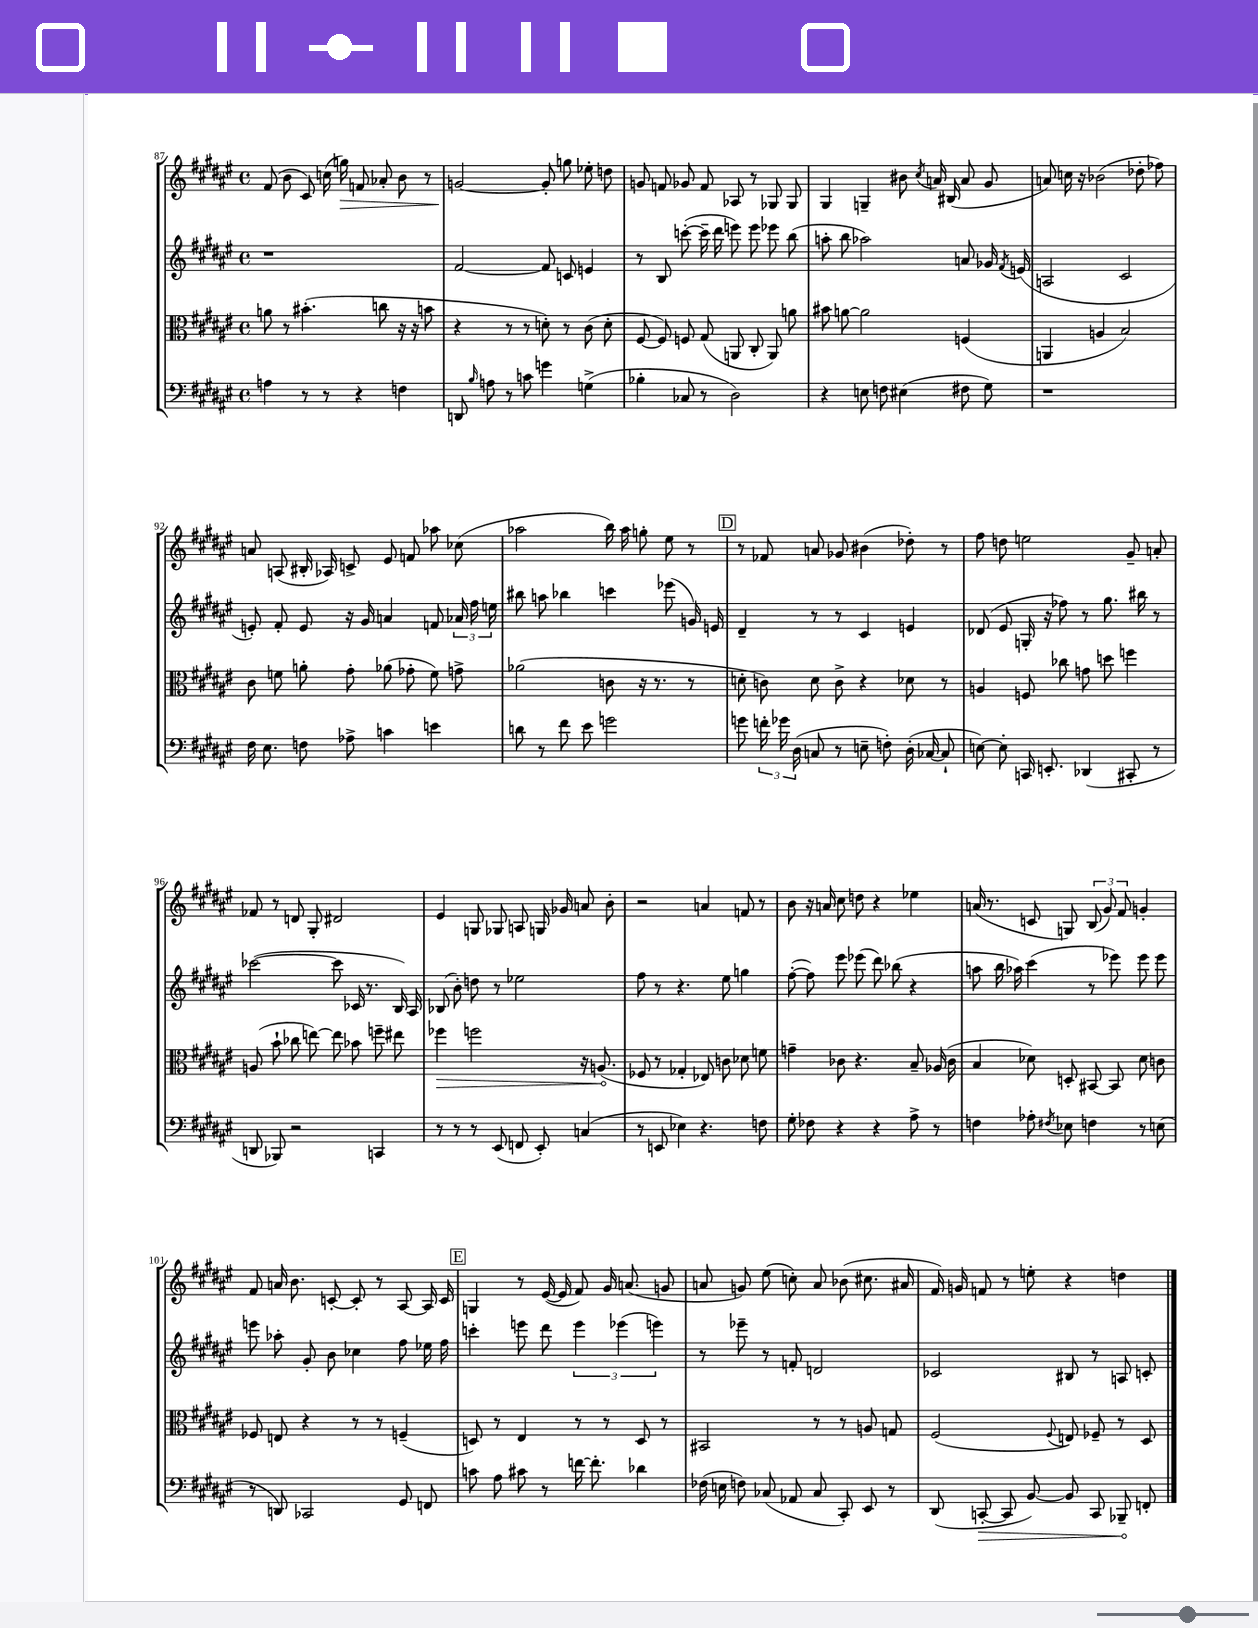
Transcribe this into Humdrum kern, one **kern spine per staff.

**kern	**kern	**kern	**kern
*staff4	*staff3	*staff2	*staff1
*clefF4	*clefC3	*clefG2	*clefG2
*k[f#c#g#d#a#e#]	*k[f#c#g#d#a#e#]	*k[f#c#g#d#a#e#]	*k[f#c#g#d#a#e#]
*M4/4	*M4/4	*M4/4	*M4/4
*met(c)	*met(c)	*met(c)	*met(c)
4A\	8a\	1r	(8f#/
.	8r	.	8b\
8r	(4.b#'\	.	8c#/)
8r	.	.	(16cc\
.	.	.	16gg\)
4r	.	.	8f/
.	8cc\	.	8a-'/
4F\	16r	.	8b\
.	16r	.	.
.	8b\	.	8r
=	=	=	=
8DD/	4r	[2f#/	[2g/
16qqB/	.	.	.
8A\	.	.	.
8r	8r	.	.
8c\	8r	.	.
4g\	8d'\)	8f#/]	8g'/]
.	8r	8c/	8gg\
(4G^\	(8c#\	4e/	8ee-'\
.	8d'\	.	8dd\
=	=	=	=
4B-'\	[8F#/	8r	8g/
.	8F#/])	8B/	8f/
8C-/	8F/	([8ccc'\	8g-/
8r	(8G#/	16ccc~\]	8f/
.	.	16ddd#\	.
2D#\)	8AA/	8eee\)	8A-/
.	8C#'/	8eee\	8r
.	8AA/)	8eee-\	8G-/
.	8a\	(8bb\	8G-/
=	=	=	=
4r	8b#\	8aa'\	4G#/
.	[8a\	8bb\	.
8E\	2a\]	2aa-\)	4G~/
8F\	.	.	.
(4E#\	.	.	8b#\
.	.	.	8qcc#/
.	.	.	16a/
.	.	.	(16B#/
8F#\	(4F/	8a/	8a/
8G#\)	.	16g-/	8g#/
.	.	8qf#/	.
.	.	(16e/	.
=	=	=	=
1r	4AA/	2A/	8a/)
.	.	.	16cc\
.	.	.	16r
.	4A/	.	(2b-\
.	2B/)	2c#/	.
.	.	.	8dd-'\
.	.	.	8ff-\)
=	=	=	=
16F#\	8c#\	8e'/)	8a/
8.E#\	.	.	.
.	8f\	8f#'/	(8A/
8F\	8a'\	8e/	16B#'/
.	.	.	16A-/)
8A-^\	8g#'\	16r	8c^/
.	.	16g#/	.
4c\	(8a-\	4a/	8e#/
.	8g-'\	.	8f/
4e\	8f\)	8f/	8aa-\
.	8g^\	24a-/	(8cc-\
.	.	24ff#\	.
.	.	24ee\	.
=	=	=	=
8d\	(2a-\	8bb#\	2aa-\
8r	.	8aa\	.
8f#\	.	4bb-\	.
8e#\	.	.	.
2g\	8c\	4ccc\	16bb\)
.	.	.	16aa-\
.	16r	.	8gg'\
.	8.r	.	.
.	.	(8eee-\	8ee#\
.	8r	16g/)	8r
.	.	16e/	.
=	=	=	=
8g\	8d'\	4d#~/	8r
24f'\	8c\)	.	8f-/
24g-\	.	.	.
(24D#\	.	.	.
8C/	8d\	8r	8a/
8r	8c^\	8r	8g-/
8E~\	4r	4c#/	(4b#\
8F'\)	.	.	.
(16D#'\	8d-\	4e/	8dd-'\)
[16C-/	.	.	.
8C-`/]	8r	.	8r
=	=	=	=
[8E\)	4A/	(8d-/	8ff#\
8E'\]	.	8e#/	8dd\
16CC/	8F/	16G'/	2ee\
8.EE'/	.	16r	.
.	8cc-\	8ff-\)	.
(4DD-/	8g\	8r	.
.	8dd\	8.gg#\	.
8CC#'/	4ff\	.	8g#~/
.	.	16bb#\	.
8r	.	8r	8a'/
=	=	=	=
8DD/	(8A/	([2ccc-\	8f-/
8BBB-/)	8b`\	.	8r
2r	8cc-\	.	8d/
.	[8ee\)	.	8G#'/
.	8ee\]	8ccc-\]	2d#/
.	8b-\	16c-/	.
.	.	8.r	.
4CC/	8ff~\	.	.
.	8ee#\	16B/)	.
.	.	16A#/	.
=	=	=	=
8r	4ff-\	(8B-/	4e#/
8r	.	8b'\)	.
8r	2ff\	8dd\	8G/
(8EE#/	.	8r	8G-/
8FF/	.	2ee-\	8A/
8EE#'/)	.	.	16G/
.	.	.	16g-/
(4C/	16r	.	8a/
.	(8.A/	.	.
.	.	.	8b'\
=	=	=	=
8r	8F-/	8ff#\	2r
8EE/	8r	8r	.
4E-\)	4G-'/	4.r	.
4.r	8E-/)	.	4a/
.	8c\	8ee#\	.
.	8d-\	4gg\	8f/
8F\	8f\	.	8r
=	=	=	=
8G#'\	4g~\	([8ff#'\	8b\
8F-\	.	8ff#\])	16r
.	.	.	16a/
4r	8c-\	8eee#\	8cc#\
.	4.r	(8eee-\	8dd\
4r	.	8ddd#\)	4r
.	.	(8bb-\	.
8A#^\	8B~/	4r	4ee-\
8r	(16A-/	.	.
.	16c-\	.	.
=	=	=	=
4F\	4B/	8aa\	(16a/
.	.	.	8.r
.	.	16bb\	.
.	.	16aa-\)	.
8A-'\	8d-\)	(4ccc#\	8c/
8qF#/	.	.	.
8E-\	8D'/	.	8G/)
4F\	[8BB#/	8r	(12B/
.	.	.	12g#/)
.	8BB#/]	8eee-\)	.
.	.	.	12f#/
8r	8d-\	8eee-\	4g'/
(8E\	8c\	8eee-\	.
=	=	=	=
8r	8F-/	8eee\	8f#/
8DD/)	8E/	8aa-'\	16a/
.	.	.	8.b\
2CC-/	4r	8g#'/	.
.	.	8b\	[8c'/
.	8r	4cc-\	8c'/]
.	8r	.	8r
8GG#/	(4F~/	8ff#\	[8A#/
8FF/	.	16ee-\	16A#/]
.	.	16ff#\	16c/
=	=	=	=
8c\	8D/)	4ccc'\	4G/
8A#\	8r	.	.
8c#\	4E#/	8eee\	8r
8r	.	8ddd#\	([16e#/
.	.	.	16e#/]
[16f\	8r	6eee\	8f#/)
8.f'\]	.	.	.
.	8r	.	16g#/
.	.	(6eee-\	.
.	.	.	(8.a/
4d-\	8D/	.	.
.	.	6eee\)	.
.	8r	.	8g/
=	=	=	=
(16F-\	2BB#/	8r	8a/
16E\	.	.	.
8F\)	.	8eee-~\	8g/)
(8C-/	.	8r	(8ee#\
8AA-/	.	8f'/	8cc'\)
8C-/	8r	2d/	8a/
8CC#'/)	8r	.	(8b-\
8EE#/	8A/	.	8.cc#\
8r	8G/	.	.
.	.	.	16a#/
=	=	=	=
(8DD#/	(2F#/	2c-/	16f#/)
.	.	.	16g/
[8CC'/	.	.	8f/
8CC/]	.	.	8r
[8BB/)	.	.	8ee'\
.	8qqF#/	.	.
8BB/]	8E/)	8B#/	4r
8CC/	8F-~/	8r	.
8BBB-~/	8r	8A/	4dd\
8FF'/	8D#/	8c'/	.
==	==	==	==
*-	*-	*-	*-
※
__Written request__
Find every line in the items above that contains the string "kern" and copy each of those lines in full.

__Finished exercise__
Transcribe this into Humdrum kern, one **kern spine per staff.
**kern	**kern	**kern	**kern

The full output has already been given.